## PROBLEM DESCRIPTION
Reproduce the entries beneath exactly, without their images.

[Edit difference data]
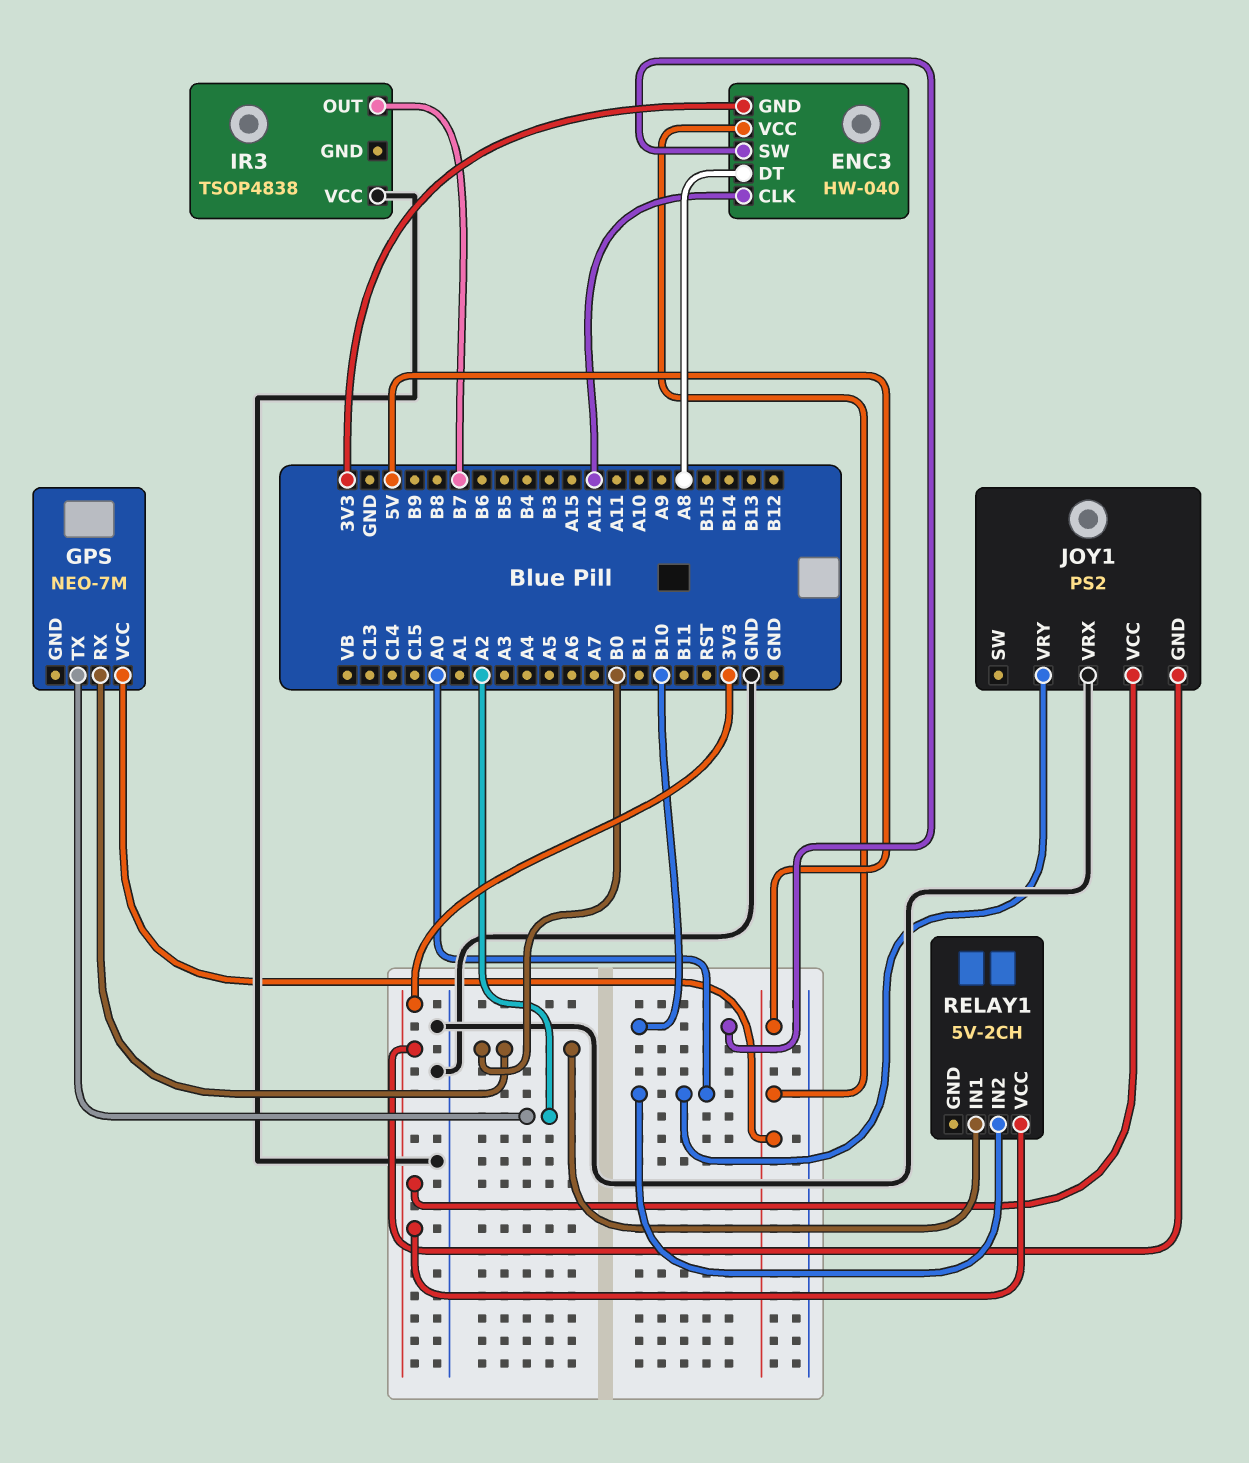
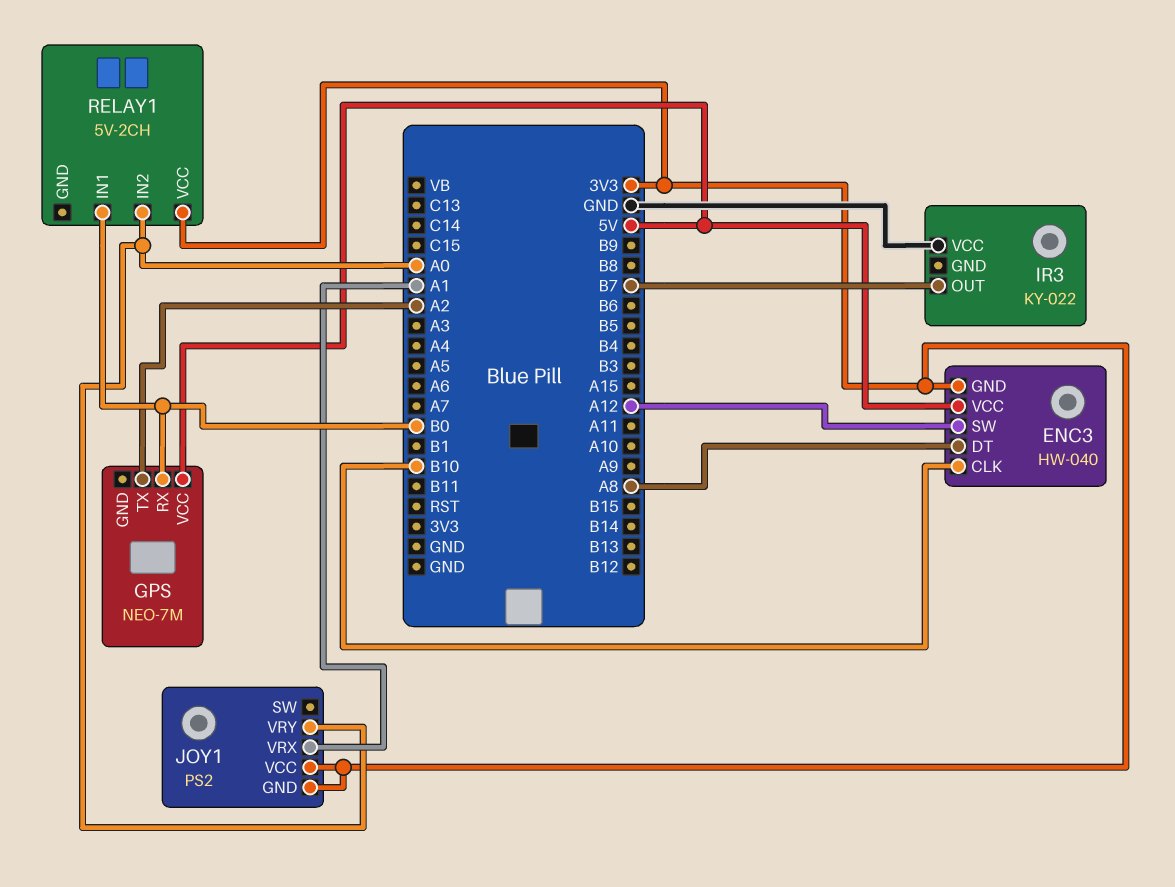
ENC3 pin CLK: A12 -> B10
ENC3 pin SW: B10 -> A12
IR3: TSOP4838 -> KY-022
JOY1 pin VRX: GND -> A1

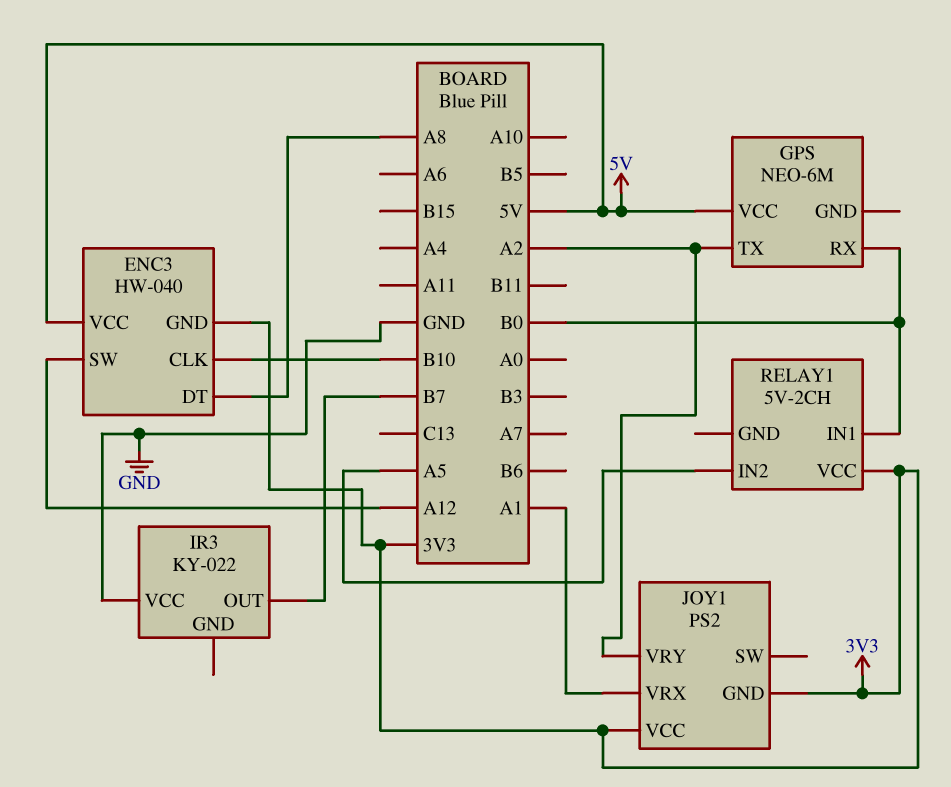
GPS: NEO-7M -> NEO-6M
JOY1 pin VRY: A0 -> A2
RELAY1 pin IN2: A0 -> A5

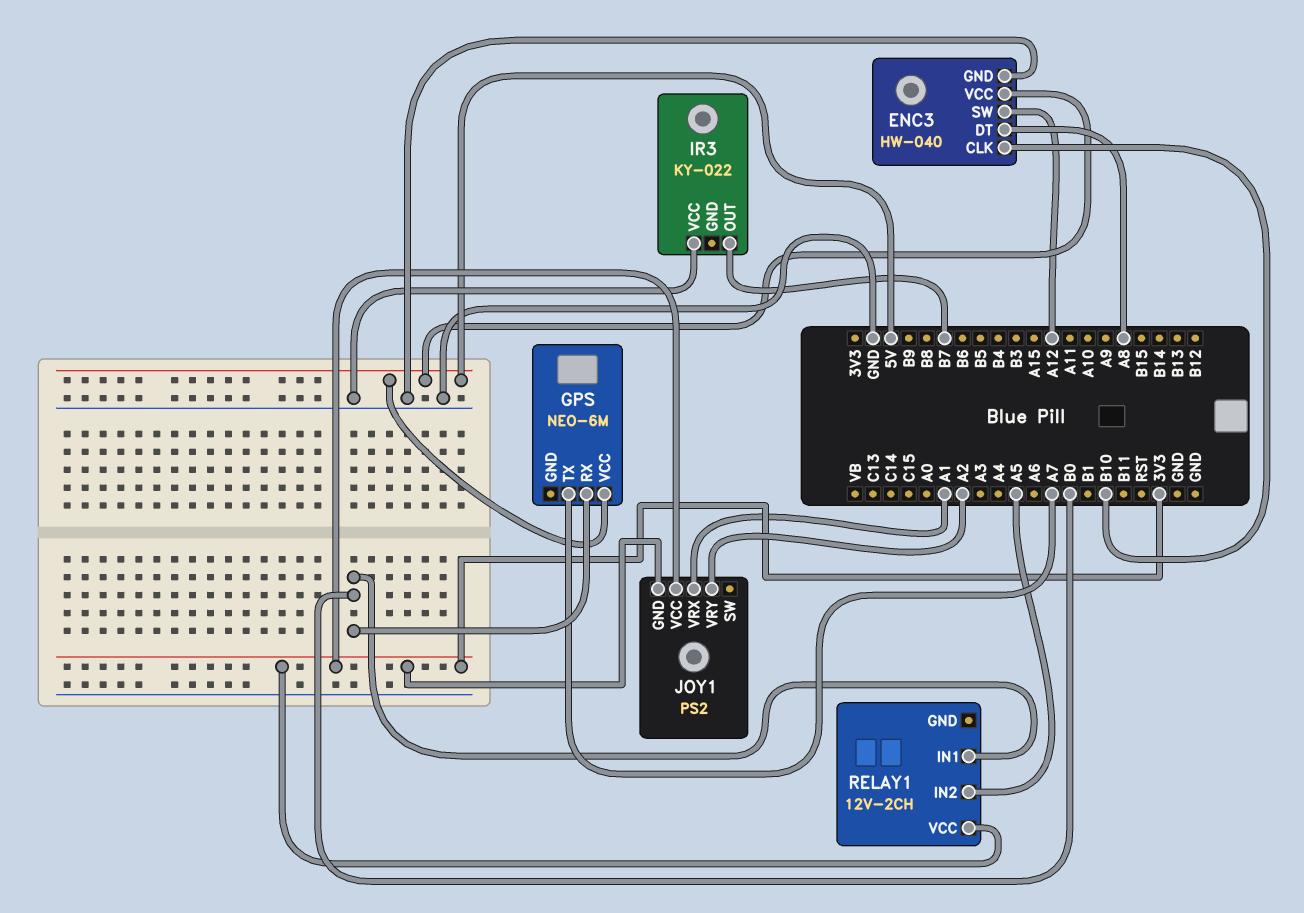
ENC3 pin GND: 3V3 -> GND
GPS pin TX: A2 -> A7
RELAY1: 5V-2CH -> 12V-2CH

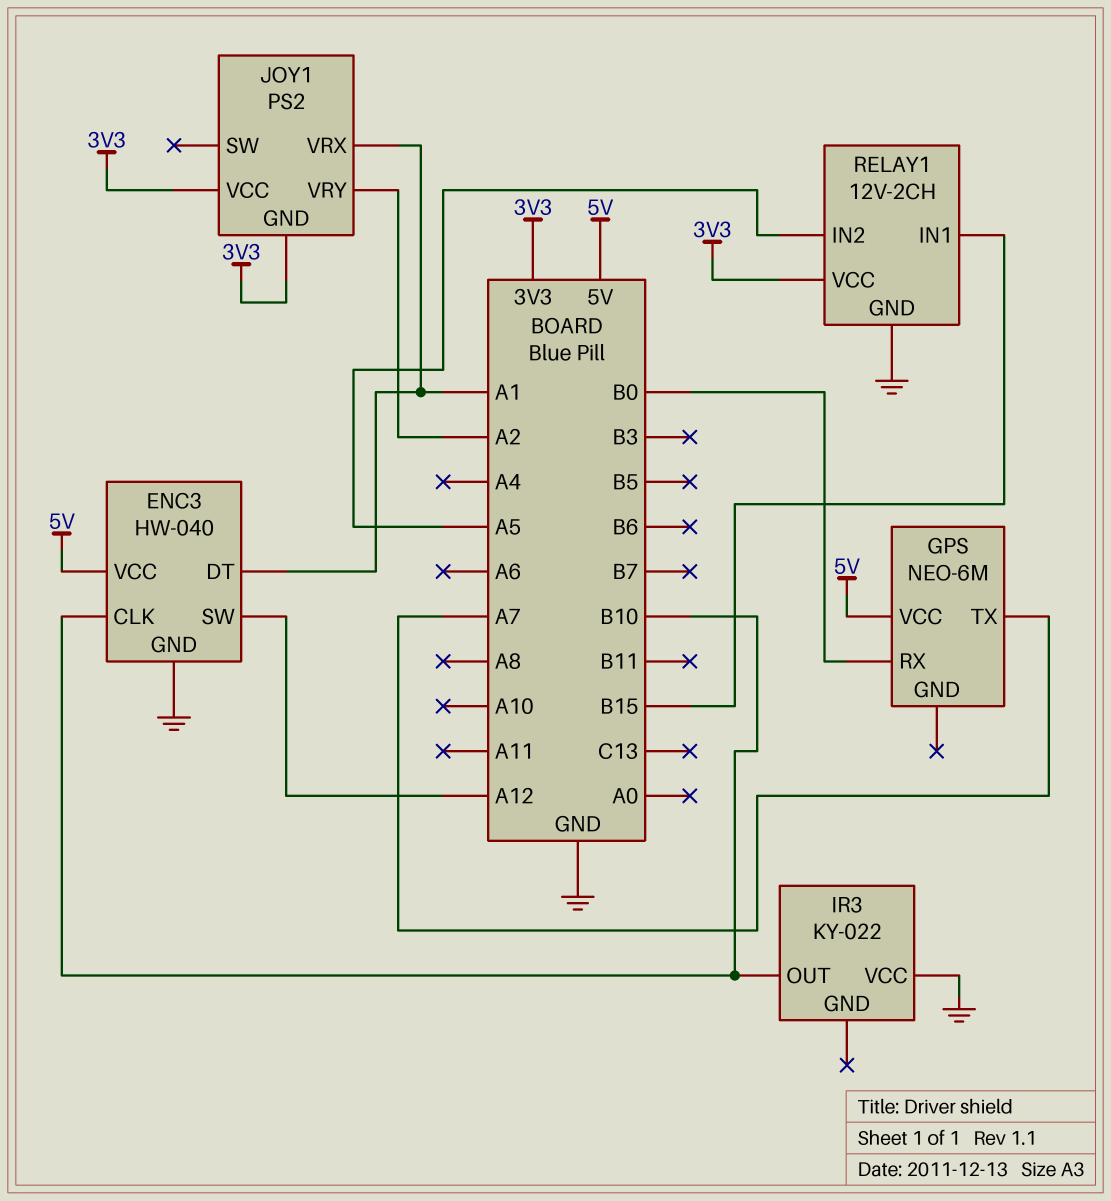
ENC3 pin DT: A8 -> A1
IR3 pin OUT: B7 -> B10
RELAY1 pin GND: none -> GND
RELAY1 pin IN1: B0 -> B15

## RESPONSE TO THIS TASK
ENC3 pin CLK: A12 -> B10
ENC3 pin SW: B10 -> A12
IR3: TSOP4838 -> KY-022
JOY1 pin VRX: GND -> A1

GPS: NEO-7M -> NEO-6M
JOY1 pin VRY: A0 -> A2
RELAY1 pin IN2: A0 -> A5

ENC3 pin GND: 3V3 -> GND
GPS pin TX: A2 -> A7
RELAY1: 5V-2CH -> 12V-2CH

ENC3 pin DT: A8 -> A1
IR3 pin OUT: B7 -> B10
RELAY1 pin GND: none -> GND
RELAY1 pin IN1: B0 -> B15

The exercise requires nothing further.